◆ Exercise
Count the lines in the records beneath this task that contain the string "AOUT", then give the count by itself.

◆ Difference listings
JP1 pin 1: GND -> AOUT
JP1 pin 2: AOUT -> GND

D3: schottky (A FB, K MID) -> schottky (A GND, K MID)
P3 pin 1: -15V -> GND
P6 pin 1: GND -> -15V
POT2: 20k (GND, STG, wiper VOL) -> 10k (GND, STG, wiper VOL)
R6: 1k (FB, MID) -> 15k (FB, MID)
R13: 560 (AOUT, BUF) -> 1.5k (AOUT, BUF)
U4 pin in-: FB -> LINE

◆ Completed task
3